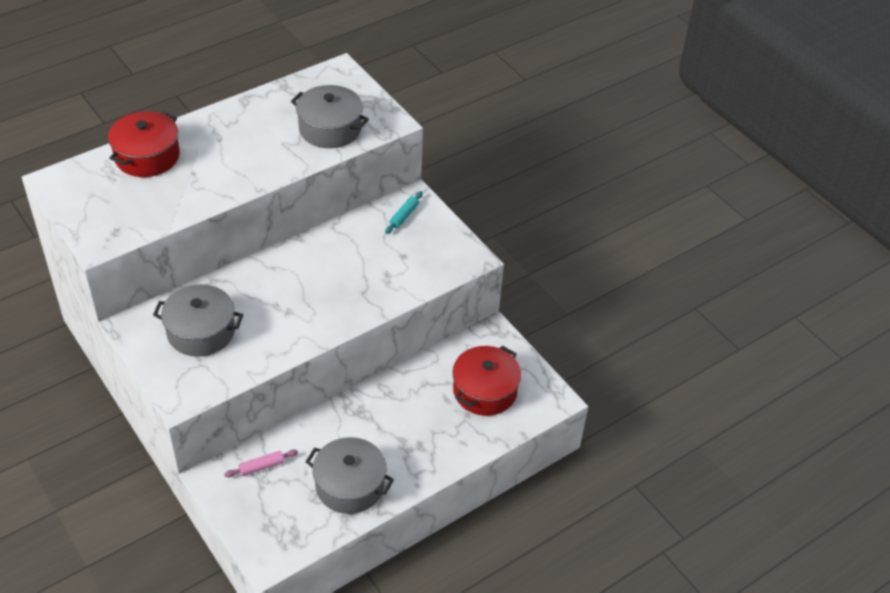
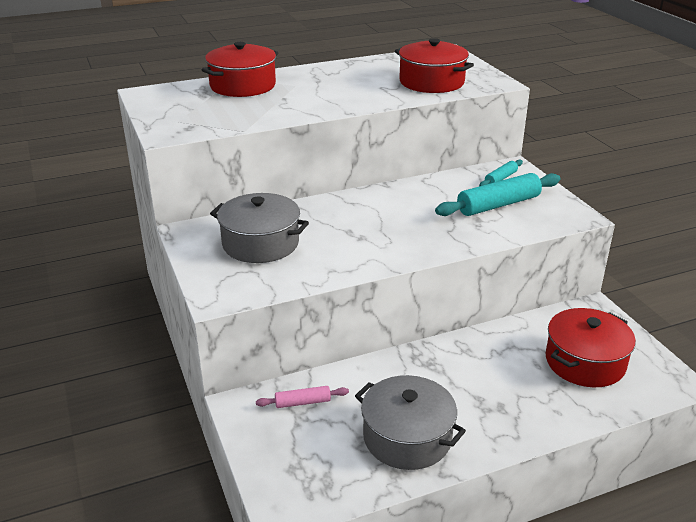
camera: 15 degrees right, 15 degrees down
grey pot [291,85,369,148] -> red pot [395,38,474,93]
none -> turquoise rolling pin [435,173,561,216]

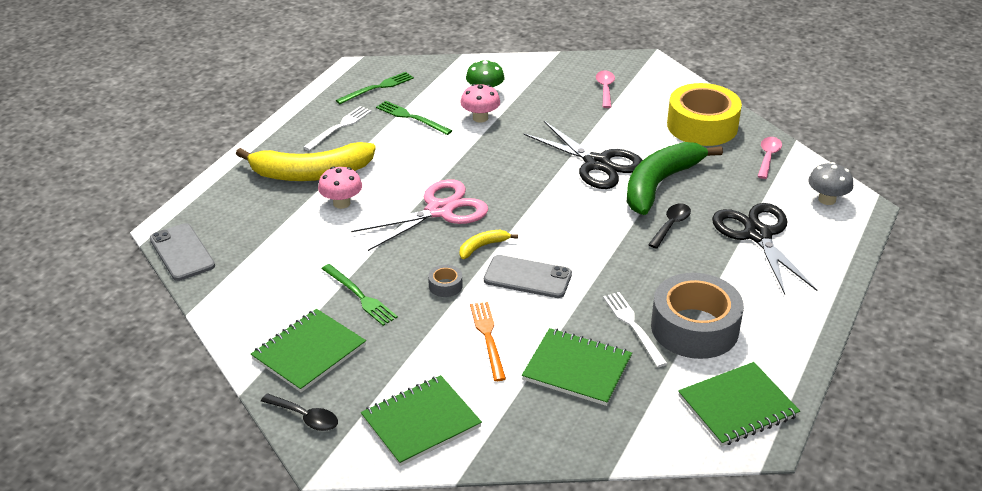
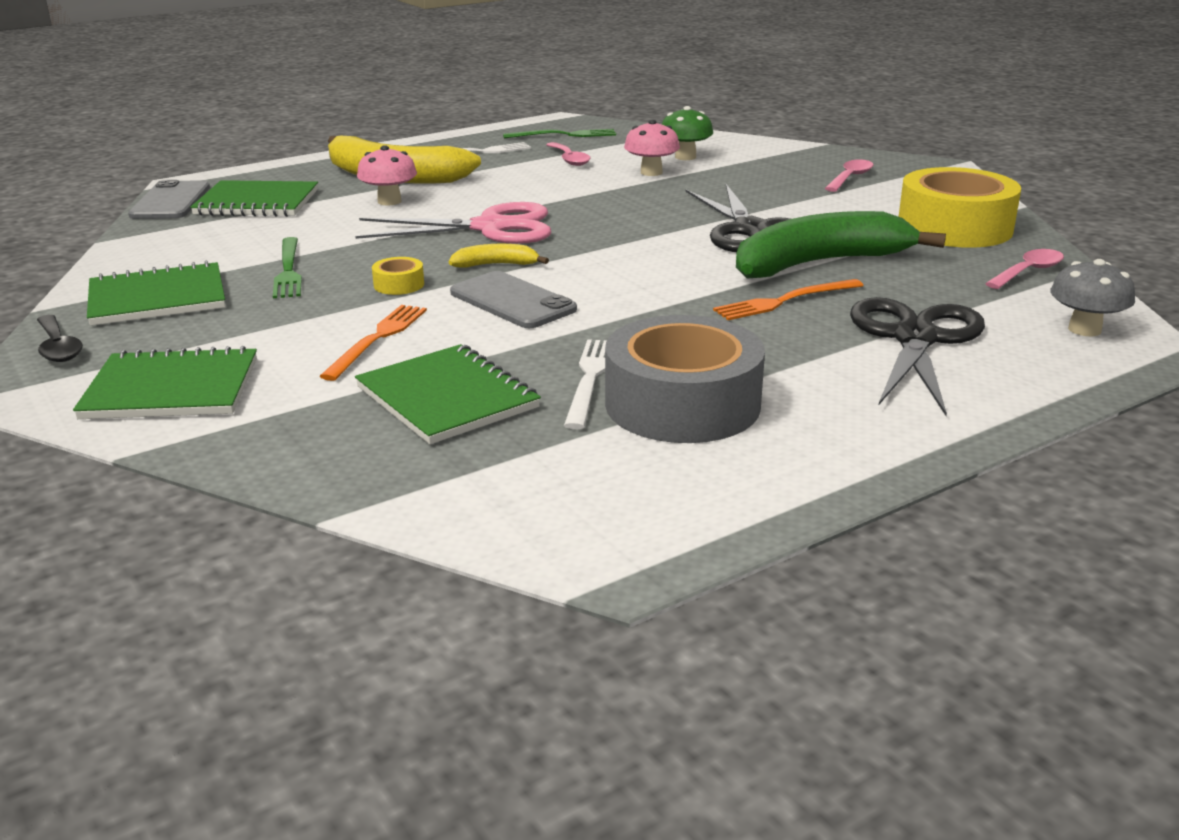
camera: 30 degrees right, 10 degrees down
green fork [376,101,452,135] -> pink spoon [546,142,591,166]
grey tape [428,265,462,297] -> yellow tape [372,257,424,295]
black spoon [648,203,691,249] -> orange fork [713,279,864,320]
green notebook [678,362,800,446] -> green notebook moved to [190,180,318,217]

☆ ☆ ☆ ☆ ☆ ☆ ☆

> **TASK DETAILS**
Write out, word for word, the line containing "black spoon [648,203,691,249]" and every line after it to the end of the data above.

> **REPLY TO THE TASK**
black spoon [648,203,691,249] -> orange fork [713,279,864,320]
green notebook [678,362,800,446] -> green notebook moved to [190,180,318,217]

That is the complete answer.